YOUR TASK = For this exercise, reproduce the entries below exactly, but only from the line containing "tan plate A7:B7" through the line containing "lime brick B2:C2", both included.

START PROVIDED ENTRIES

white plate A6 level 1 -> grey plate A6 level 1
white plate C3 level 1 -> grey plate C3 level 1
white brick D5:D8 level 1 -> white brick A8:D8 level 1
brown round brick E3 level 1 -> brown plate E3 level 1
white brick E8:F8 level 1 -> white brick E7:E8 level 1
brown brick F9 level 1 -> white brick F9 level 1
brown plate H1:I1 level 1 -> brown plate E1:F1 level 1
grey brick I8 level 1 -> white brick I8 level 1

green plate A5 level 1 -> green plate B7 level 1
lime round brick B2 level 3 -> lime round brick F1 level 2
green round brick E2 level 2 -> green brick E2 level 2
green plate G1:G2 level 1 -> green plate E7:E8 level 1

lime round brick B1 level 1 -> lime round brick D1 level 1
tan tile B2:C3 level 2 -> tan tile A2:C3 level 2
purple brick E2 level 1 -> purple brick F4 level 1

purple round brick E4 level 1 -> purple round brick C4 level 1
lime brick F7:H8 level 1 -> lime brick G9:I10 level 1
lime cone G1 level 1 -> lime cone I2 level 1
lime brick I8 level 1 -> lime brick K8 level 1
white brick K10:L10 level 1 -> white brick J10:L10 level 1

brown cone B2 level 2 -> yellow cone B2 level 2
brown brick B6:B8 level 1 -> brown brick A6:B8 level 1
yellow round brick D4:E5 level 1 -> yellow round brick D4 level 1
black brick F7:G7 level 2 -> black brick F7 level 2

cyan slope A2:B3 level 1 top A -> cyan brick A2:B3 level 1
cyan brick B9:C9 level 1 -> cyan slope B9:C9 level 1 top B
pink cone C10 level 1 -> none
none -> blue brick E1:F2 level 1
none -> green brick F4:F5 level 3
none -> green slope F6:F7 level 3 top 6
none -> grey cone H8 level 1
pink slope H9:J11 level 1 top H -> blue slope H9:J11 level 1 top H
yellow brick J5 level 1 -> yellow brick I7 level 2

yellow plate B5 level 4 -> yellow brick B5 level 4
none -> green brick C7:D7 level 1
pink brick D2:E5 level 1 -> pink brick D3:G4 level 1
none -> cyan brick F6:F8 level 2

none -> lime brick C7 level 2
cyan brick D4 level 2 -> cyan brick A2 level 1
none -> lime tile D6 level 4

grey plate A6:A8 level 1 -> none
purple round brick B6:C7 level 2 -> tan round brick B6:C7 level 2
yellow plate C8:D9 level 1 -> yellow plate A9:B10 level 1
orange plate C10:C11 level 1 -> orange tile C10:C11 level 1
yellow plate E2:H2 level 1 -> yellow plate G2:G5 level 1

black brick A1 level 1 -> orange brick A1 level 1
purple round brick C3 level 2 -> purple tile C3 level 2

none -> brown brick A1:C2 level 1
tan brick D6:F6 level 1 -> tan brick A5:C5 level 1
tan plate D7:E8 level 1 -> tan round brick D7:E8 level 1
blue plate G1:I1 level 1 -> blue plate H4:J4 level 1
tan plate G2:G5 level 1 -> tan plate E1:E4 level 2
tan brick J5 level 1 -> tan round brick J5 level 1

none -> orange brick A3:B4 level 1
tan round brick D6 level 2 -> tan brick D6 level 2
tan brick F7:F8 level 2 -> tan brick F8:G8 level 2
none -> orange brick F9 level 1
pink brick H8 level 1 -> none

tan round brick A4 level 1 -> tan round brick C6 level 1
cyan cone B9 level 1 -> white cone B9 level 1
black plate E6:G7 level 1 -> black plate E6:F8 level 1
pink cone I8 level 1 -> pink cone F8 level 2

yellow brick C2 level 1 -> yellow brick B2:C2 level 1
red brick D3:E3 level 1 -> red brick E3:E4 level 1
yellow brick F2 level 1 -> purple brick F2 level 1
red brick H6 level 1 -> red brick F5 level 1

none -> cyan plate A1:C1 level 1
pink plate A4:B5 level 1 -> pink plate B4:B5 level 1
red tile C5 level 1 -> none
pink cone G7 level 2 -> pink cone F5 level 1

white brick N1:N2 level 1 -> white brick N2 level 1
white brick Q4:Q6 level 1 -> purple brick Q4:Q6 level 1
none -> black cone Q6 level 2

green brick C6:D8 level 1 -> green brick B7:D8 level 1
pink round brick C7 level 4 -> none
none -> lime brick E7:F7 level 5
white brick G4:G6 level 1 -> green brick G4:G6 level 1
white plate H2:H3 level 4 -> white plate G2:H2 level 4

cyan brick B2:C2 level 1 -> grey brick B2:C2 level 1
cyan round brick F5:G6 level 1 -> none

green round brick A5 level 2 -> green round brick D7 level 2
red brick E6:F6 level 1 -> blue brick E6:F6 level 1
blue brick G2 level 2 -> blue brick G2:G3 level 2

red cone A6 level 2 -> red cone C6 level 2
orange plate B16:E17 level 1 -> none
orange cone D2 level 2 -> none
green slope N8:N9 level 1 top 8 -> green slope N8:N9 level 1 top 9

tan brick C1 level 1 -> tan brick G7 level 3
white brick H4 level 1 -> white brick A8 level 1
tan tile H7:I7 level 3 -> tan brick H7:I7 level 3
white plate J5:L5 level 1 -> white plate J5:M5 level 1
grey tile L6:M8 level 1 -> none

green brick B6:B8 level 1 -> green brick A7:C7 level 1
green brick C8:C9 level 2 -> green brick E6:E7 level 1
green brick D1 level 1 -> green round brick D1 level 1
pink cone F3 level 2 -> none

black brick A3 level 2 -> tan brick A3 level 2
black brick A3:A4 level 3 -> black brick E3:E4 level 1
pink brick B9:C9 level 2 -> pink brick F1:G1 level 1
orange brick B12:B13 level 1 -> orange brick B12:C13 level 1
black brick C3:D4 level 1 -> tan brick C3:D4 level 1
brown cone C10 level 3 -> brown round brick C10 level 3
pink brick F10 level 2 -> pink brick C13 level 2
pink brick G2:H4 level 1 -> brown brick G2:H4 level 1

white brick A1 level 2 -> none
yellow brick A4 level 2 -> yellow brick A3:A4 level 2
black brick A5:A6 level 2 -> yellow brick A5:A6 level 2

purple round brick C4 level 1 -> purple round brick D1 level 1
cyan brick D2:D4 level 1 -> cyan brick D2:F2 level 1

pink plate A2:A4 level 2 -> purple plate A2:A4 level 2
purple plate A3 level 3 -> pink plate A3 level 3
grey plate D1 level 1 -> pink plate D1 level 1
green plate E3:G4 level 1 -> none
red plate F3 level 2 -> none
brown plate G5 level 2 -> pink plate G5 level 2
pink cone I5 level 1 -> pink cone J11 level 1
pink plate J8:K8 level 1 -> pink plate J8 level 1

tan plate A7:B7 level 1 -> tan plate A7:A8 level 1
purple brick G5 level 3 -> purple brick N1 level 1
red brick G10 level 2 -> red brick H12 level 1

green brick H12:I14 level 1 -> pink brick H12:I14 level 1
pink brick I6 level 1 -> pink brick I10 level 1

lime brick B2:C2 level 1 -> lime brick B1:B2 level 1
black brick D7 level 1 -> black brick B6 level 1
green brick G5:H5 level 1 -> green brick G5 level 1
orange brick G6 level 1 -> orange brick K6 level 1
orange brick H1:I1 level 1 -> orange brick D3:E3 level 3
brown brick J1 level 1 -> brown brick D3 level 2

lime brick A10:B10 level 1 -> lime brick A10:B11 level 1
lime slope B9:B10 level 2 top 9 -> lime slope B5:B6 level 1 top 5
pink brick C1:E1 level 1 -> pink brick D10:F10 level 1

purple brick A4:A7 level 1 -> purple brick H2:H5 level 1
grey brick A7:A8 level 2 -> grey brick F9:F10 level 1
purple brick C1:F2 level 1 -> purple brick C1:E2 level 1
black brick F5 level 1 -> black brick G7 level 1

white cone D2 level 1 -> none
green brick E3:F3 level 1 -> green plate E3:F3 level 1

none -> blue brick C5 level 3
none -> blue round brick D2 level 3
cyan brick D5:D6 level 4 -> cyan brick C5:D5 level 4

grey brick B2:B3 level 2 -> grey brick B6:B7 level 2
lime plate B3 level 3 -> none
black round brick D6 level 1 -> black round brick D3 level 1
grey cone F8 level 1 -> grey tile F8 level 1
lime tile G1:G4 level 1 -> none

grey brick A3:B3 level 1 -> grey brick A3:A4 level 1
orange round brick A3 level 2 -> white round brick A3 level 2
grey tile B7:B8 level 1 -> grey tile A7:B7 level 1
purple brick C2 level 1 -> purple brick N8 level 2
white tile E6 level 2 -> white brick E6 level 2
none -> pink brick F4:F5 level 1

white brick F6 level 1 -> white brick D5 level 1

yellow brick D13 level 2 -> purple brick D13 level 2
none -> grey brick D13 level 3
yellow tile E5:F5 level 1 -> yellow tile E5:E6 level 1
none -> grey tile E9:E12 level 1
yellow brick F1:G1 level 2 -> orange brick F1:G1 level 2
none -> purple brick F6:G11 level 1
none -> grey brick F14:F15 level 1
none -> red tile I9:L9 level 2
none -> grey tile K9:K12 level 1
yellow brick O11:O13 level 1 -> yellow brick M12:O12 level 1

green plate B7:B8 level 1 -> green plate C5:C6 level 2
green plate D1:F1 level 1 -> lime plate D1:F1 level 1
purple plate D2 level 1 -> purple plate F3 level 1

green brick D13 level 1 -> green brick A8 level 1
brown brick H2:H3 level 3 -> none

END PROVIDED ENTRIES

RESULT FOR THIS TASK =
tan plate A7:B7 level 1 -> tan plate A7:A8 level 1
purple brick G5 level 3 -> purple brick N1 level 1
red brick G10 level 2 -> red brick H12 level 1

green brick H12:I14 level 1 -> pink brick H12:I14 level 1
pink brick I6 level 1 -> pink brick I10 level 1

lime brick B2:C2 level 1 -> lime brick B1:B2 level 1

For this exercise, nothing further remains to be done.